SUPPLIED DATA —
=== Begin Enclosure ===

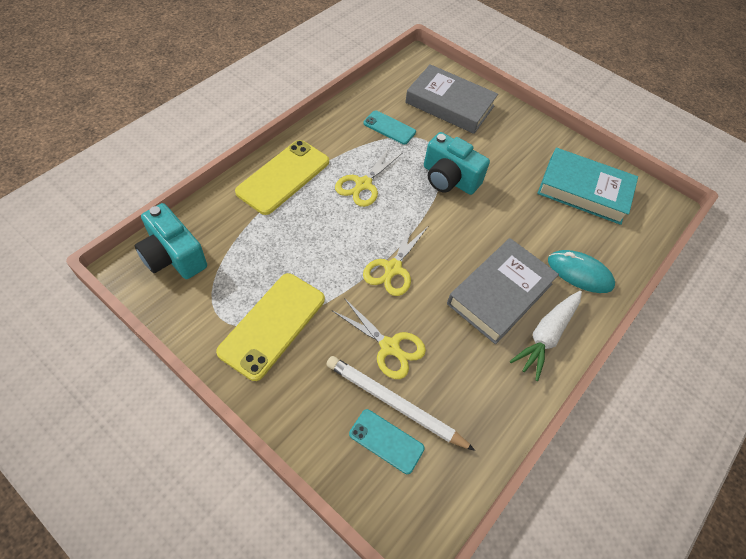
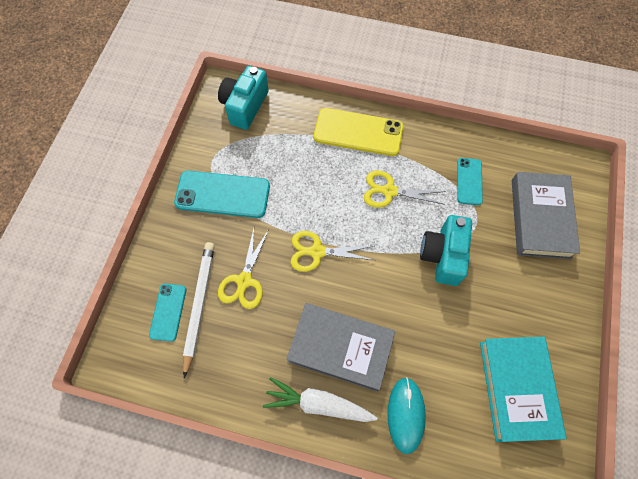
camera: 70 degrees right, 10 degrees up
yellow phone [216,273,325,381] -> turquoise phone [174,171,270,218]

=== End Enclosure ===
=== Begin Enclosure ===

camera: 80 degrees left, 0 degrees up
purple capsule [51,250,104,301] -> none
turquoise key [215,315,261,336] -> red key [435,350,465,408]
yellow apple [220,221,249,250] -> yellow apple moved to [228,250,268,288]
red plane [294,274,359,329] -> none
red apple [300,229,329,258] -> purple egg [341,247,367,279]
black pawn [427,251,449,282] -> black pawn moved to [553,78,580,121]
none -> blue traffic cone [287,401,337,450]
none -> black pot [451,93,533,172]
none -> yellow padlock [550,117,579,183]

=== End Enclosure ===

EXERCISE — Output the lines above between the one holding "none -> black pot [451,93,533,172]" and the one holding "none -> yellow padlock [550,117,579,183]", inclusive, with nothing before or after them.

ANSWER FOR THIS EXERCISE —
none -> black pot [451,93,533,172]
none -> yellow padlock [550,117,579,183]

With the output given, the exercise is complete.